ABOUT THIS TASK: Would you please output, word for word, the span of the listing below that opens on the line containing "(503, 387) = (524, 328): blue" and closes on the line containing "(717, 318) = (493, 140): blue"? Include both ends and nothing more.

Top of DATA EXTRACT

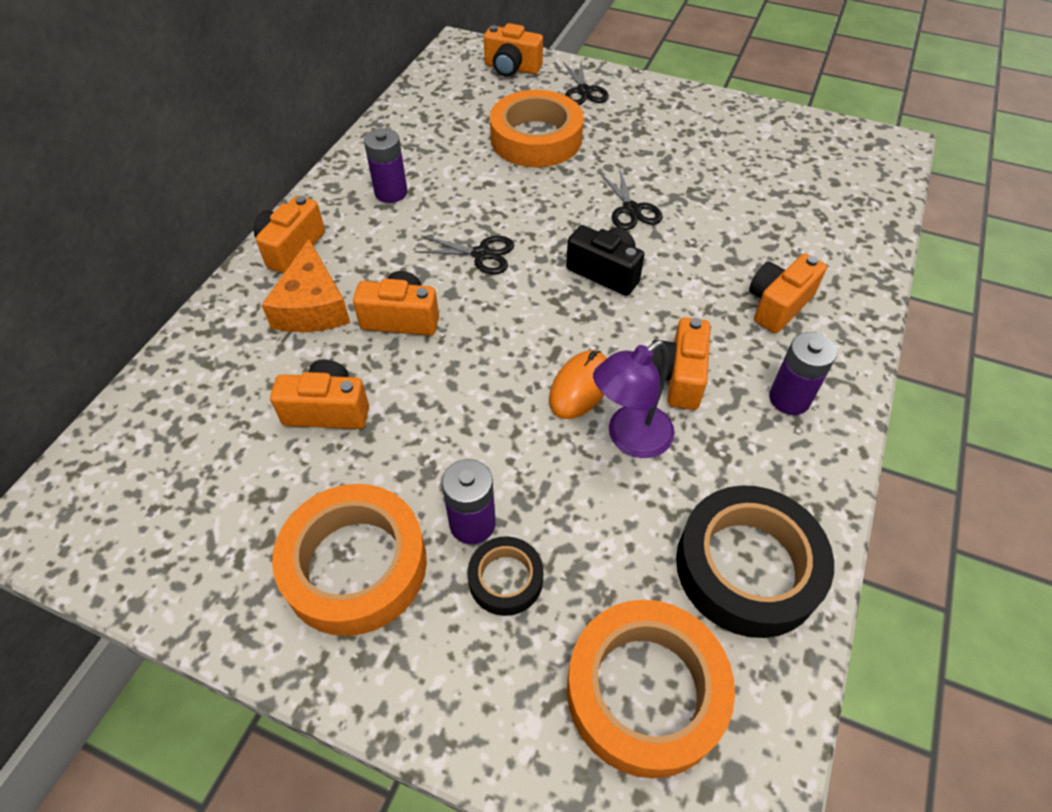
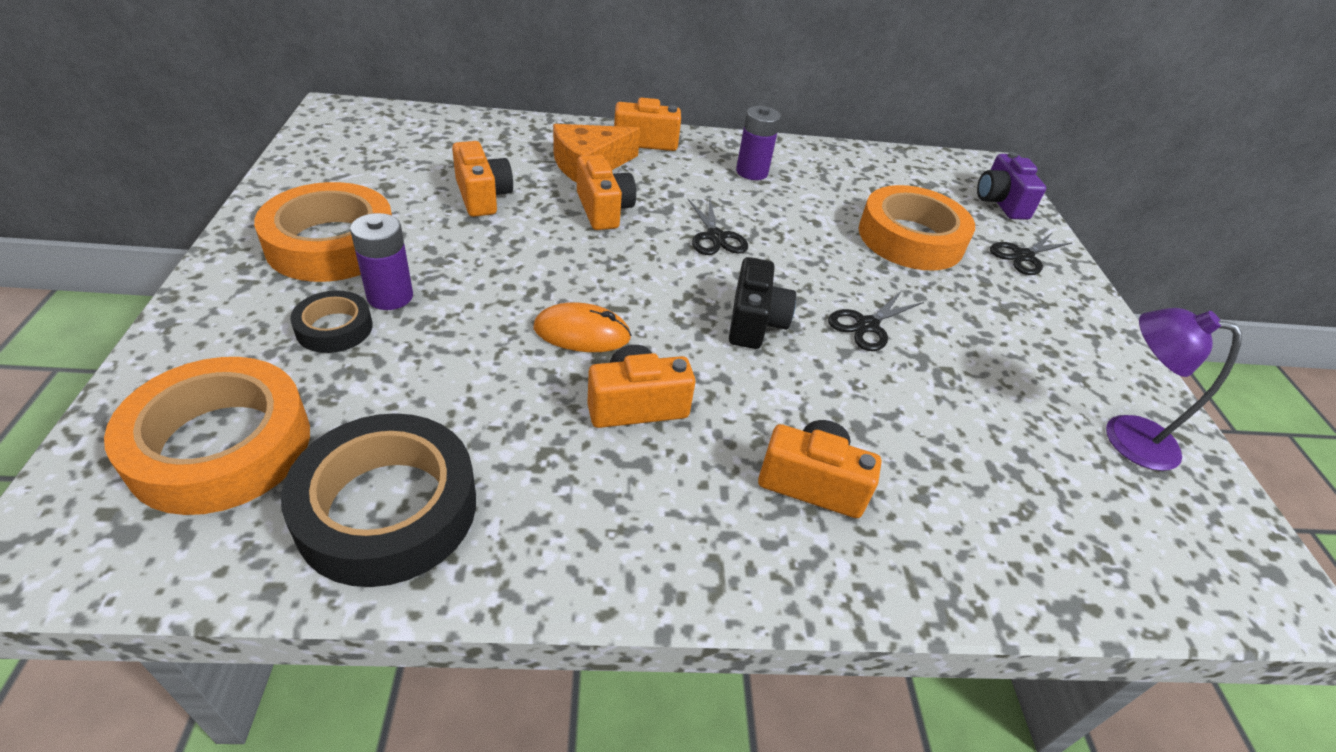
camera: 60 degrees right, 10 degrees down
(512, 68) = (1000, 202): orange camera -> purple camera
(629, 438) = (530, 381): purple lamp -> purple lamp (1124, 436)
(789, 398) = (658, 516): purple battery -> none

Bottom of DATA EXTRACT
Top of DATA EXTRACT

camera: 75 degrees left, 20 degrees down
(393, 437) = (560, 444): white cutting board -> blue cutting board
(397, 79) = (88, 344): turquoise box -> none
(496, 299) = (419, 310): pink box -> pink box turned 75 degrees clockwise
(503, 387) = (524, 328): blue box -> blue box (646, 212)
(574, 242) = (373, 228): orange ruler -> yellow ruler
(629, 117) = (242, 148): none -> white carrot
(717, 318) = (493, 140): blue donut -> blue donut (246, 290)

Bottom of DATA EXTRACT
Top of DATA EXTRACT

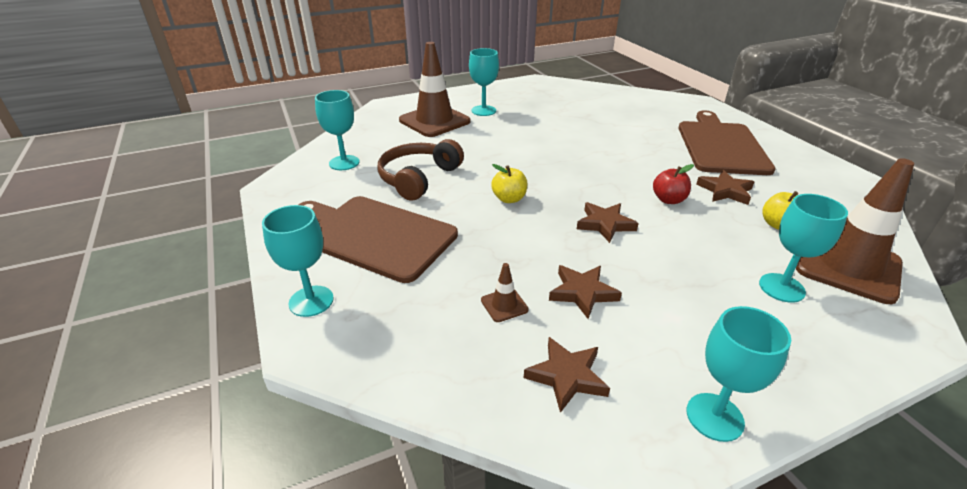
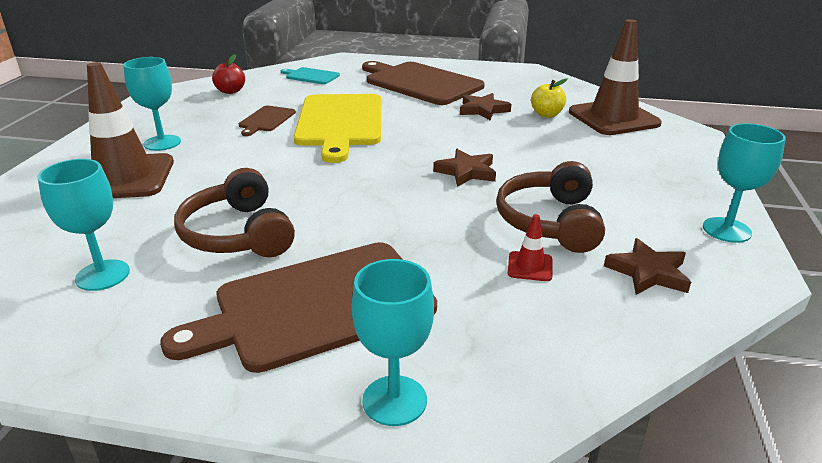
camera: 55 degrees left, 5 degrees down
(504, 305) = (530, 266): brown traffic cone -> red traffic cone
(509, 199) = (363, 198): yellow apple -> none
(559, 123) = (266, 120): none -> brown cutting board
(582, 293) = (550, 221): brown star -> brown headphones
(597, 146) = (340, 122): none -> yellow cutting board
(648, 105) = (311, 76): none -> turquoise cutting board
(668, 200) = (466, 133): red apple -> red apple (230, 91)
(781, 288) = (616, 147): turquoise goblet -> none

Bottom of DATA EXTRACT

EXERCISE OUTPUT:
(503, 387) = (524, 328): blue box -> blue box (646, 212)
(574, 242) = (373, 228): orange ruler -> yellow ruler
(629, 117) = (242, 148): none -> white carrot
(717, 318) = (493, 140): blue donut -> blue donut (246, 290)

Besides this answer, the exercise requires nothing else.